▶ TASK PROMPT
The entries are to be duplicated exactly, with nothing left out.

BEGIN

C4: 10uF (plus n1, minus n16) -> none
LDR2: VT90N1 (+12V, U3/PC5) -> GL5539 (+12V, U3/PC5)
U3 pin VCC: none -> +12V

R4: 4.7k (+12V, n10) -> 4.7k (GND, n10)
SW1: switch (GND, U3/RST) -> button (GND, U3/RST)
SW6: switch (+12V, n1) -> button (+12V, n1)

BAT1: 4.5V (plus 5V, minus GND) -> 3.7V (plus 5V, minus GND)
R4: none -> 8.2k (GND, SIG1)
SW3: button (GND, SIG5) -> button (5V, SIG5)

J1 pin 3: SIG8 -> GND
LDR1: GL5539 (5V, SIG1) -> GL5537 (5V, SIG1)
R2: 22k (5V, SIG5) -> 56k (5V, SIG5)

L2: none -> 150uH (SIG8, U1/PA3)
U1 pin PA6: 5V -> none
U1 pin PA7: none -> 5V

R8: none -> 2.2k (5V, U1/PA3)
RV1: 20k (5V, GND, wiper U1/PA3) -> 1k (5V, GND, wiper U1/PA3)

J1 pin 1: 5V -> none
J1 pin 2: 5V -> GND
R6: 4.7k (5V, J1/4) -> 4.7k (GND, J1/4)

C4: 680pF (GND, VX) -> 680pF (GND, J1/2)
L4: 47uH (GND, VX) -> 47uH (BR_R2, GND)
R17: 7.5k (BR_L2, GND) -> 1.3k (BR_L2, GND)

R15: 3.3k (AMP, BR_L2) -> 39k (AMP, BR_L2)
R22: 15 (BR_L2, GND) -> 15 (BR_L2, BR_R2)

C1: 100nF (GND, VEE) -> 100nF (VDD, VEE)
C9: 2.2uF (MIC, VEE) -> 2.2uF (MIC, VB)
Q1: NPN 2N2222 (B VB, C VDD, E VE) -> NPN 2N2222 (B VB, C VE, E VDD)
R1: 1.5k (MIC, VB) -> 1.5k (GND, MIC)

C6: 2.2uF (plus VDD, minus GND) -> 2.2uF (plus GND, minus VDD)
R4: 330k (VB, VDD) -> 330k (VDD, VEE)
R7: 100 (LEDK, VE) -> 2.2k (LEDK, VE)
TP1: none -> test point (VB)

END

▶ THE COMPLETED TASK
C4: 10uF (plus n1, minus n16) -> none
LDR2: VT90N1 (+12V, U3/PC5) -> GL5539 (+12V, U3/PC5)
U3 pin VCC: none -> +12V

R4: 4.7k (+12V, n10) -> 4.7k (GND, n10)
SW1: switch (GND, U3/RST) -> button (GND, U3/RST)
SW6: switch (+12V, n1) -> button (+12V, n1)

BAT1: 4.5V (plus 5V, minus GND) -> 3.7V (plus 5V, minus GND)
R4: none -> 8.2k (GND, SIG1)
SW3: button (GND, SIG5) -> button (5V, SIG5)

J1 pin 3: SIG8 -> GND
LDR1: GL5539 (5V, SIG1) -> GL5537 (5V, SIG1)
R2: 22k (5V, SIG5) -> 56k (5V, SIG5)

L2: none -> 150uH (SIG8, U1/PA3)
U1 pin PA6: 5V -> none
U1 pin PA7: none -> 5V

R8: none -> 2.2k (5V, U1/PA3)
RV1: 20k (5V, GND, wiper U1/PA3) -> 1k (5V, GND, wiper U1/PA3)

J1 pin 1: 5V -> none
J1 pin 2: 5V -> GND
R6: 4.7k (5V, J1/4) -> 4.7k (GND, J1/4)

C4: 680pF (GND, VX) -> 680pF (GND, J1/2)
L4: 47uH (GND, VX) -> 47uH (BR_R2, GND)
R17: 7.5k (BR_L2, GND) -> 1.3k (BR_L2, GND)

R15: 3.3k (AMP, BR_L2) -> 39k (AMP, BR_L2)
R22: 15 (BR_L2, GND) -> 15 (BR_L2, BR_R2)

C1: 100nF (GND, VEE) -> 100nF (VDD, VEE)
C9: 2.2uF (MIC, VEE) -> 2.2uF (MIC, VB)
Q1: NPN 2N2222 (B VB, C VDD, E VE) -> NPN 2N2222 (B VB, C VE, E VDD)
R1: 1.5k (MIC, VB) -> 1.5k (GND, MIC)

C6: 2.2uF (plus VDD, minus GND) -> 2.2uF (plus GND, minus VDD)
R4: 330k (VB, VDD) -> 330k (VDD, VEE)
R7: 100 (LEDK, VE) -> 2.2k (LEDK, VE)
TP1: none -> test point (VB)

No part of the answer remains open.